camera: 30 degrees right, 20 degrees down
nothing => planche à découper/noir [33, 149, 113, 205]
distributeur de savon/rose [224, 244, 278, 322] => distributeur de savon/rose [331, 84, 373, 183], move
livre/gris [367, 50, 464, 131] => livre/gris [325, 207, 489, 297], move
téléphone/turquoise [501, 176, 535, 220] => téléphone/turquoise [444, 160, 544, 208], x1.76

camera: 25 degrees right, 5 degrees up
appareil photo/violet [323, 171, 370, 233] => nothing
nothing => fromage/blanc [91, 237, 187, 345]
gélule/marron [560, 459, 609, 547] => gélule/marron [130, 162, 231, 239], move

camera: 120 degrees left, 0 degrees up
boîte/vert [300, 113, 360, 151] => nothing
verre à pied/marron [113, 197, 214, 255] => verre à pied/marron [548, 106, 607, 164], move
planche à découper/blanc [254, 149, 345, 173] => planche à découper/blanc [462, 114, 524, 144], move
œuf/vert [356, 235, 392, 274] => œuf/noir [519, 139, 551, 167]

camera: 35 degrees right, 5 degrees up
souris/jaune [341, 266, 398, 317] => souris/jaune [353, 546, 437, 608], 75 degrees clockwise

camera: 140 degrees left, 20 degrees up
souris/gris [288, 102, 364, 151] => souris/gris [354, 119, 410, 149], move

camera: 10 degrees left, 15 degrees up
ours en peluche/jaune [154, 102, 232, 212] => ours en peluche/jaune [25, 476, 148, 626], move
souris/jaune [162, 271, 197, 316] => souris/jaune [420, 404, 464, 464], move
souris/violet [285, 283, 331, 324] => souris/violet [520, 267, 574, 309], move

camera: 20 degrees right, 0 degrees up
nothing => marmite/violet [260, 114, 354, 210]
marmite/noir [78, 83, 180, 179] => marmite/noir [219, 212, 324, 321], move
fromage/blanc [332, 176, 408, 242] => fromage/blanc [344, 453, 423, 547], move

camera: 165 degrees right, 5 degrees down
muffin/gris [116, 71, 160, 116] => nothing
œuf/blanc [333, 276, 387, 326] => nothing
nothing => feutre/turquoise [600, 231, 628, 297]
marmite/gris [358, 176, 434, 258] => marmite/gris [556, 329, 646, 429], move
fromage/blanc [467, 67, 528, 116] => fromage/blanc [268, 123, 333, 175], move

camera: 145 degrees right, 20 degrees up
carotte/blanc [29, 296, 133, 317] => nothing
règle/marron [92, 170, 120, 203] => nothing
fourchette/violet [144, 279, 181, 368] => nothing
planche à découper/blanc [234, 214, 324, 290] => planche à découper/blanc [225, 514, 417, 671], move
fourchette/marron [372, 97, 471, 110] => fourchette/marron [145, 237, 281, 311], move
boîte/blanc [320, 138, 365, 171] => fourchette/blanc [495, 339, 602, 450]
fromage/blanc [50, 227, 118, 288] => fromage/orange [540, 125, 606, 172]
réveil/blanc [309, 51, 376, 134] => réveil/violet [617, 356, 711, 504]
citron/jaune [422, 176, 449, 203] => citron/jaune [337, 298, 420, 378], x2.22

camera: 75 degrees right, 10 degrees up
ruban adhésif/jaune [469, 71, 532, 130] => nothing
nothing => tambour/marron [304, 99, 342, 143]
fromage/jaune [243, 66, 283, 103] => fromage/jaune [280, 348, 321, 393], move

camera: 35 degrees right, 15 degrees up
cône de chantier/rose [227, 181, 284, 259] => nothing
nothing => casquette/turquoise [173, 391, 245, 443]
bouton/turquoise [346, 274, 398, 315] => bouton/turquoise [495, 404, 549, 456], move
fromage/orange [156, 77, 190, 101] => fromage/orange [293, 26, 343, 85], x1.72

* * *

Restate the data exactly, keeping every line intact.

camera: 30 degrees right, 20 degrees down
nothing => planche à découper/noir [33, 149, 113, 205]
distributeur de savon/rose [224, 244, 278, 322] => distributeur de savon/rose [331, 84, 373, 183], move
livre/gris [367, 50, 464, 131] => livre/gris [325, 207, 489, 297], move
téléphone/turquoise [501, 176, 535, 220] => téléphone/turquoise [444, 160, 544, 208], x1.76

camera: 25 degrees right, 5 degrees up
appareil photo/violet [323, 171, 370, 233] => nothing
nothing => fromage/blanc [91, 237, 187, 345]
gélule/marron [560, 459, 609, 547] => gélule/marron [130, 162, 231, 239], move

camera: 120 degrees left, 0 degrees up
boîte/vert [300, 113, 360, 151] => nothing
verre à pied/marron [113, 197, 214, 255] => verre à pied/marron [548, 106, 607, 164], move
planche à découper/blanc [254, 149, 345, 173] => planche à découper/blanc [462, 114, 524, 144], move
œuf/vert [356, 235, 392, 274] => œuf/noir [519, 139, 551, 167]

camera: 35 degrees right, 5 degrees up
souris/jaune [341, 266, 398, 317] => souris/jaune [353, 546, 437, 608], 75 degrees clockwise

camera: 140 degrees left, 20 degrees up
souris/gris [288, 102, 364, 151] => souris/gris [354, 119, 410, 149], move

camera: 10 degrees left, 15 degrees up
ours en peluche/jaune [154, 102, 232, 212] => ours en peluche/jaune [25, 476, 148, 626], move
souris/jaune [162, 271, 197, 316] => souris/jaune [420, 404, 464, 464], move
souris/violet [285, 283, 331, 324] => souris/violet [520, 267, 574, 309], move

camera: 20 degrees right, 0 degrees up
nothing => marmite/violet [260, 114, 354, 210]
marmite/noir [78, 83, 180, 179] => marmite/noir [219, 212, 324, 321], move
fromage/blanc [332, 176, 408, 242] => fromage/blanc [344, 453, 423, 547], move

camera: 165 degrees right, 5 degrees down
muffin/gris [116, 71, 160, 116] => nothing
œuf/blanc [333, 276, 387, 326] => nothing
nothing => feutre/turquoise [600, 231, 628, 297]
marmite/gris [358, 176, 434, 258] => marmite/gris [556, 329, 646, 429], move
fromage/blanc [467, 67, 528, 116] => fromage/blanc [268, 123, 333, 175], move

camera: 145 degrees right, 20 degrees up
carotte/blanc [29, 296, 133, 317] => nothing
règle/marron [92, 170, 120, 203] => nothing
fourchette/violet [144, 279, 181, 368] => nothing
planche à découper/blanc [234, 214, 324, 290] => planche à découper/blanc [225, 514, 417, 671], move
fourchette/marron [372, 97, 471, 110] => fourchette/marron [145, 237, 281, 311], move
boîte/blanc [320, 138, 365, 171] => fourchette/blanc [495, 339, 602, 450]
fromage/blanc [50, 227, 118, 288] => fromage/orange [540, 125, 606, 172]
réveil/blanc [309, 51, 376, 134] => réveil/violet [617, 356, 711, 504]
citron/jaune [422, 176, 449, 203] => citron/jaune [337, 298, 420, 378], x2.22

camera: 75 degrees right, 10 degrees up
ruban adhésif/jaune [469, 71, 532, 130] => nothing
nothing => tambour/marron [304, 99, 342, 143]
fromage/jaune [243, 66, 283, 103] => fromage/jaune [280, 348, 321, 393], move

camera: 35 degrees right, 15 degrees up
cône de chantier/rose [227, 181, 284, 259] => nothing
nothing => casquette/turquoise [173, 391, 245, 443]
bouton/turquoise [346, 274, 398, 315] => bouton/turquoise [495, 404, 549, 456], move
fromage/orange [156, 77, 190, 101] => fromage/orange [293, 26, 343, 85], x1.72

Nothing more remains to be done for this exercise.